# PROVIDED RECORDS
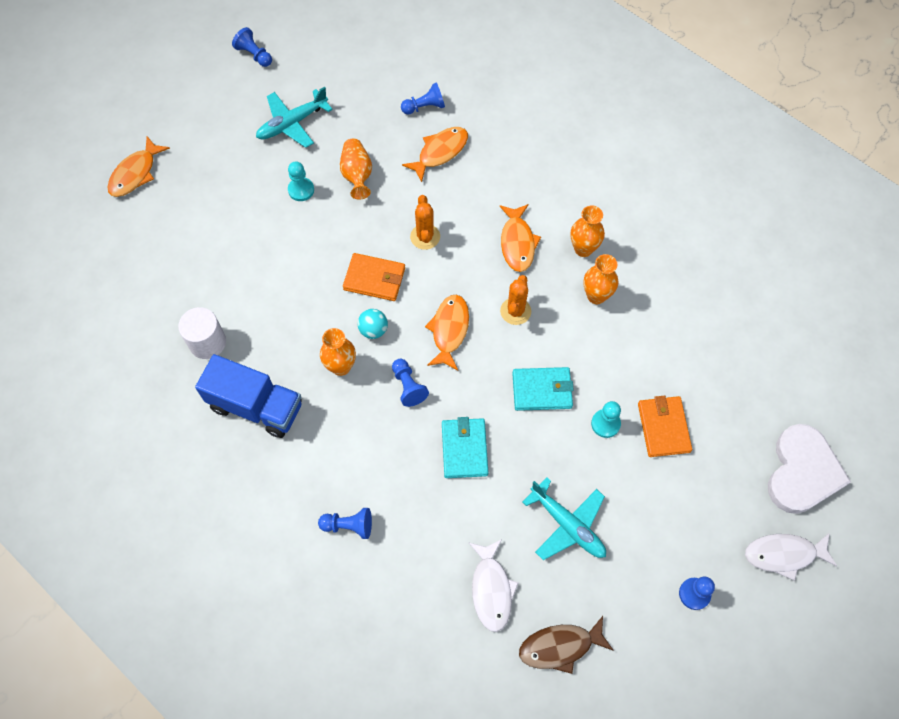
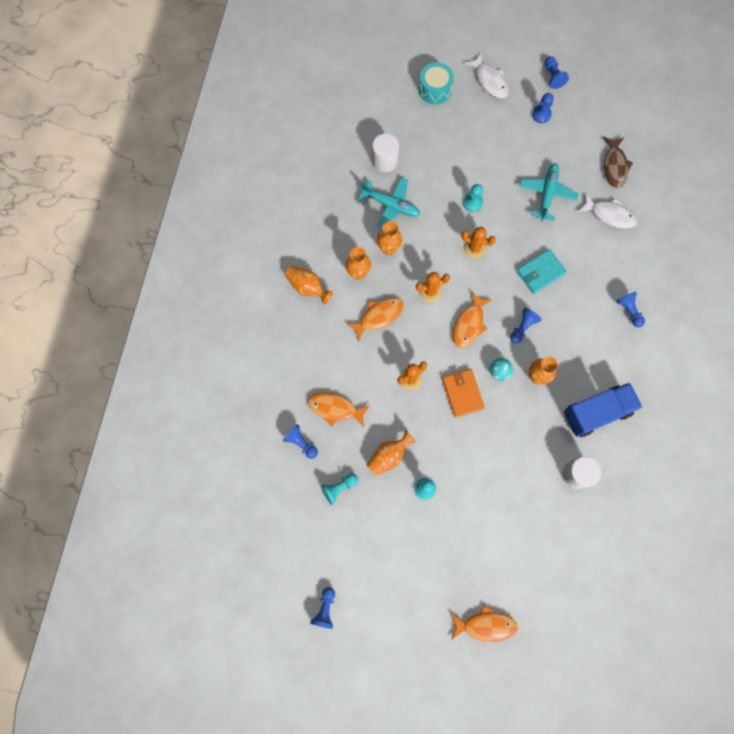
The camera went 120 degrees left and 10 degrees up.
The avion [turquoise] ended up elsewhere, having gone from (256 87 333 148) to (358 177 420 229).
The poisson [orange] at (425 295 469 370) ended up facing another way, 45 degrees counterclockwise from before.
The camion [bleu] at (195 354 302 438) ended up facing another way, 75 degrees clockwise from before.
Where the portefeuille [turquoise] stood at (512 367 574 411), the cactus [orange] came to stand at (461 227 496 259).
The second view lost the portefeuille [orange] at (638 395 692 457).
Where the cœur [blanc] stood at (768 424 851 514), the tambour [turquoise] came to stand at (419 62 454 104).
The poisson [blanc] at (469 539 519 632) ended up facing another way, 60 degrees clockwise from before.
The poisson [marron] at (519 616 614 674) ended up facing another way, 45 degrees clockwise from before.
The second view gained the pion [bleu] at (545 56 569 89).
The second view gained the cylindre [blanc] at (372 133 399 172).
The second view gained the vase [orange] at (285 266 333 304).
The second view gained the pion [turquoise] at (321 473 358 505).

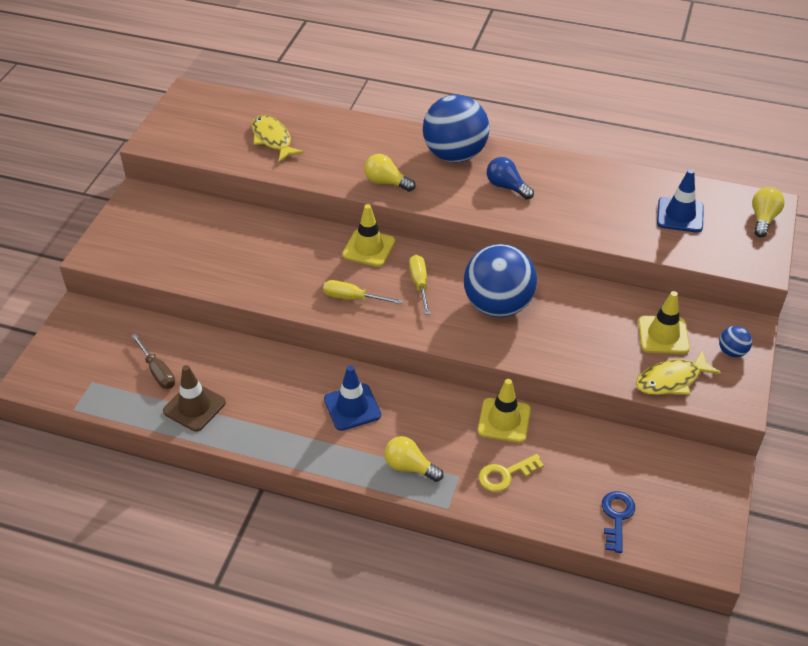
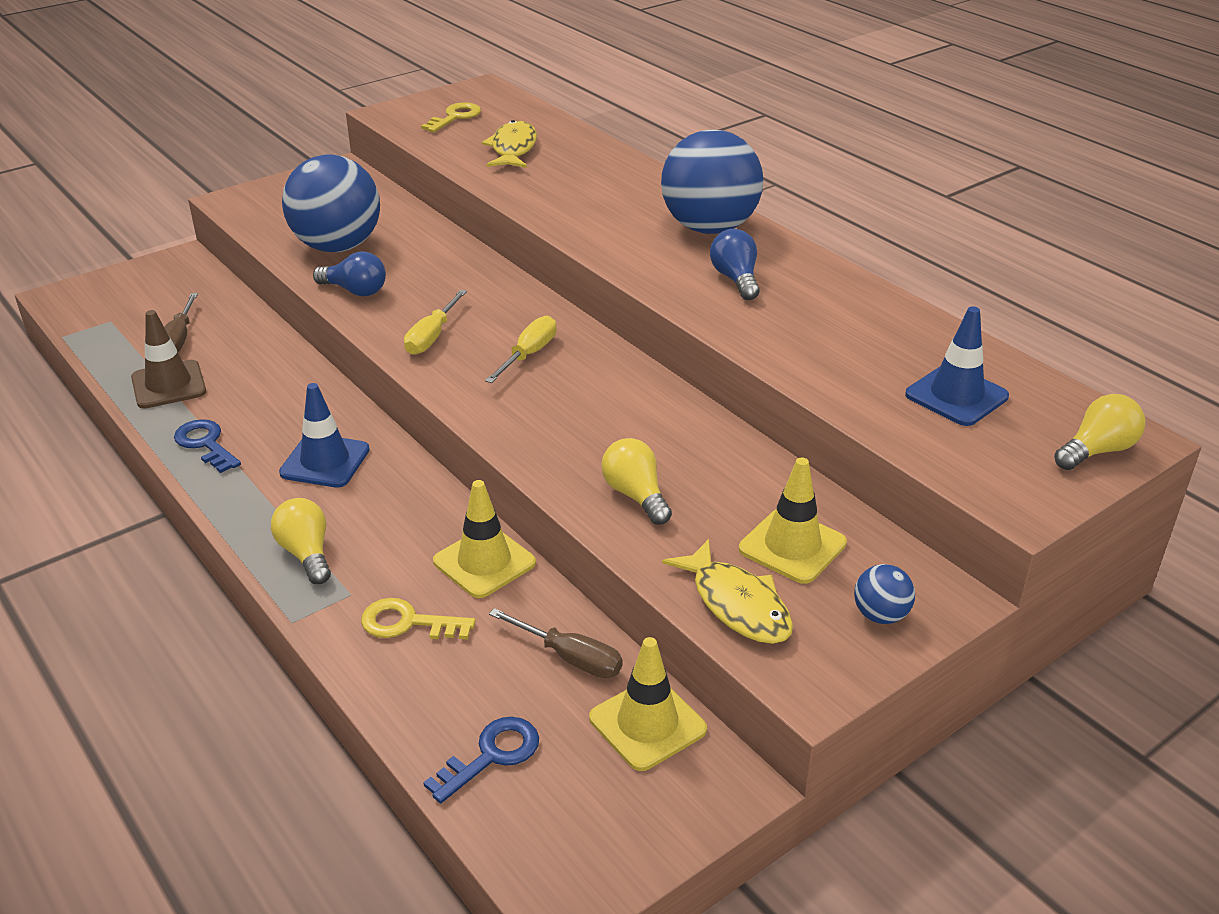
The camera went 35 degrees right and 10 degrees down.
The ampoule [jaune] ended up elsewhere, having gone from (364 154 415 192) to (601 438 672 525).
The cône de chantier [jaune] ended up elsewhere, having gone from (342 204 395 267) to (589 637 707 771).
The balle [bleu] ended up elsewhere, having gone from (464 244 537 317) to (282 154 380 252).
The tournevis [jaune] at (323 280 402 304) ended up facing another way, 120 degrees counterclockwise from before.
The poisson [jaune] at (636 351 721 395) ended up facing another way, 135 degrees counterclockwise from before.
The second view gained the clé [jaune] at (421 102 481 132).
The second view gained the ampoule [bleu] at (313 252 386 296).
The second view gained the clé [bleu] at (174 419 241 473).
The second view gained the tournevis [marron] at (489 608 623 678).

# WHAT IS REQUIRED
Note every line above where the string "portefeuille" shows up, and copy those lines.

# RESPONSE AREA
Where the portefeuille [turquoise] stood at (512 367 574 411), the cactus [orange] came to stand at (461 227 496 259).
The second view lost the portefeuille [orange] at (638 395 692 457).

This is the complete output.